Job ->
Report how many lines below contain the string "ottava". Give only the number.

Available data ->
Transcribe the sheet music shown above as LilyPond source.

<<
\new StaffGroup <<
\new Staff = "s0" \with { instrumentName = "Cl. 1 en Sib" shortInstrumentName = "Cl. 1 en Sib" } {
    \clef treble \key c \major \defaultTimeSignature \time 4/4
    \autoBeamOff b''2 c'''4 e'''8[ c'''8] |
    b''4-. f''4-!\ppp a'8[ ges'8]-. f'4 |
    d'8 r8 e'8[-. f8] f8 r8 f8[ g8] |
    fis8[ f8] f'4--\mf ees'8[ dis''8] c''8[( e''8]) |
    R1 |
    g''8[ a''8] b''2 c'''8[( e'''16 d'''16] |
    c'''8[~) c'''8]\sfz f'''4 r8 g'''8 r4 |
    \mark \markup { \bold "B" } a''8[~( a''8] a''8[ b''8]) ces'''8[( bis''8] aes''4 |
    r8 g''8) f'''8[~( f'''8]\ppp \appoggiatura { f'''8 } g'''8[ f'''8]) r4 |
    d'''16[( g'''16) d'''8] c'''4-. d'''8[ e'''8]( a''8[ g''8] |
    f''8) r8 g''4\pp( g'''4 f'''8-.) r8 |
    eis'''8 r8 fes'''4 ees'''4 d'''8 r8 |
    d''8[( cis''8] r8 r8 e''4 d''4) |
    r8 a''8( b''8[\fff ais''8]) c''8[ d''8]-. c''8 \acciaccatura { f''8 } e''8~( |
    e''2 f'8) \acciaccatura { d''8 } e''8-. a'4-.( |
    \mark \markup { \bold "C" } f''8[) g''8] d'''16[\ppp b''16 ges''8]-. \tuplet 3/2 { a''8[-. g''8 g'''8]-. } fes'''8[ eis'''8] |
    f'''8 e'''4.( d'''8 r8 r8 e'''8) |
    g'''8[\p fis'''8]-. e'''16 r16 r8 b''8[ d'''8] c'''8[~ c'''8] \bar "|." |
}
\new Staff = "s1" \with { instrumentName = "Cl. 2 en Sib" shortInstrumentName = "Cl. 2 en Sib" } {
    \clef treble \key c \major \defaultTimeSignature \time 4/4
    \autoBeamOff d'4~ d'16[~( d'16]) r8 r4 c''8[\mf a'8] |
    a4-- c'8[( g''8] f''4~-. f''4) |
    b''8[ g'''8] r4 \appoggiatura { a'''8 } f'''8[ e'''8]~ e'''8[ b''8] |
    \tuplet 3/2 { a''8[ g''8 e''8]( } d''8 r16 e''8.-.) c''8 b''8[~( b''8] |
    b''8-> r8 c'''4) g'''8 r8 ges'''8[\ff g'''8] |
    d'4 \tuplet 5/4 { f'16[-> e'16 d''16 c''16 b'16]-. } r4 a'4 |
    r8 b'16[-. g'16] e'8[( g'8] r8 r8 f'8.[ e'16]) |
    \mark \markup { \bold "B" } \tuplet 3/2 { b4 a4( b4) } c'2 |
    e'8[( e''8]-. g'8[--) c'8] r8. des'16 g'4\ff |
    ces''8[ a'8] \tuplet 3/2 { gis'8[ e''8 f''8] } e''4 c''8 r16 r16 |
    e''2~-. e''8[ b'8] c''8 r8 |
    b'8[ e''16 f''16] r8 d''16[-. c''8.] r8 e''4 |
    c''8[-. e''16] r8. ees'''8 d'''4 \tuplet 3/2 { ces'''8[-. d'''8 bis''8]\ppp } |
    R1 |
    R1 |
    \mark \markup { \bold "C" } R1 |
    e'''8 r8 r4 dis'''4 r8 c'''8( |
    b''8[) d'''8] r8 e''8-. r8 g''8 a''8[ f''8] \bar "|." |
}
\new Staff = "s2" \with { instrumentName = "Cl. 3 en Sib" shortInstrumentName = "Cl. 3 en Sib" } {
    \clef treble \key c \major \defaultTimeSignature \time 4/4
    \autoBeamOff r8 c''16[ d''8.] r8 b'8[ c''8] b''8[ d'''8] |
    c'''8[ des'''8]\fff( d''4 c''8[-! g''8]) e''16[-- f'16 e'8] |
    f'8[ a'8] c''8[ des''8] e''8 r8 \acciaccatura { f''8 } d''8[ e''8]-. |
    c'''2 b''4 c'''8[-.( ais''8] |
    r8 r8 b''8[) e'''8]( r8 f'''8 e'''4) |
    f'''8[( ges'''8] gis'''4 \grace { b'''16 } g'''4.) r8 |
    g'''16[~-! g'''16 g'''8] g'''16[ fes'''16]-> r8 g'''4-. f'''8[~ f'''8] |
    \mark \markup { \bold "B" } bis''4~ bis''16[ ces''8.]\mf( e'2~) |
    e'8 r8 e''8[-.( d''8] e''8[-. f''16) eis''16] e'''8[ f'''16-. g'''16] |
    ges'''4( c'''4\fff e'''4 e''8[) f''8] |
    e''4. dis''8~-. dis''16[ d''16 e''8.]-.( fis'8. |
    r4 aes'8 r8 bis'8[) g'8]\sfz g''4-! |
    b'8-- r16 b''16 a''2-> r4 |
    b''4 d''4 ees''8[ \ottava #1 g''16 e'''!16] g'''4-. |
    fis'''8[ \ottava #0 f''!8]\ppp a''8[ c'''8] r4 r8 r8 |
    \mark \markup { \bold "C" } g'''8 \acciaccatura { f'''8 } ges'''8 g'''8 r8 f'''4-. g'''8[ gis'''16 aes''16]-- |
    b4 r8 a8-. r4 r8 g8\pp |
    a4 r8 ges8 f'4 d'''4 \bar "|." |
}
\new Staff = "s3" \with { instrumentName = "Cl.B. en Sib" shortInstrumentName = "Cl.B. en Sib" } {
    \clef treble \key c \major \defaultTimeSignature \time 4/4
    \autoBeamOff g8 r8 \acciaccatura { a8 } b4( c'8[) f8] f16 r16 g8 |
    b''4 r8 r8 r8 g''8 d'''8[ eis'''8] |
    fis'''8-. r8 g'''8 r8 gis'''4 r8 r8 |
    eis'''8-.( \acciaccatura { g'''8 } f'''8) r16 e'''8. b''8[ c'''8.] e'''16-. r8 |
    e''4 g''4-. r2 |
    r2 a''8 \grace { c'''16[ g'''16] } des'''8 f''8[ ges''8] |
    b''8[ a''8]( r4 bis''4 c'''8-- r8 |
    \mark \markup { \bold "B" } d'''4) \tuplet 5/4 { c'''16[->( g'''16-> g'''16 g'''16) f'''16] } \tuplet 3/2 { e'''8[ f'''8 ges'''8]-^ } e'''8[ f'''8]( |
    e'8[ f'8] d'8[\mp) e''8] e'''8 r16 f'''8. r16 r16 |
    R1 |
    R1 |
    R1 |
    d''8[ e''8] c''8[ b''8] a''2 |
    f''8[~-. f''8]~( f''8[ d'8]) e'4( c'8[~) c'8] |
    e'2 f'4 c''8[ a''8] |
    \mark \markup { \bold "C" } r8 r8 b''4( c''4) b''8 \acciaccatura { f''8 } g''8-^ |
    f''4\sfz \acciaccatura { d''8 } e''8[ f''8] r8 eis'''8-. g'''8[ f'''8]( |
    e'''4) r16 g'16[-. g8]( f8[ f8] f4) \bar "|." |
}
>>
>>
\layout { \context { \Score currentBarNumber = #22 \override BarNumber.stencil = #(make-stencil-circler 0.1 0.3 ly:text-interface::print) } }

Correct output ->
2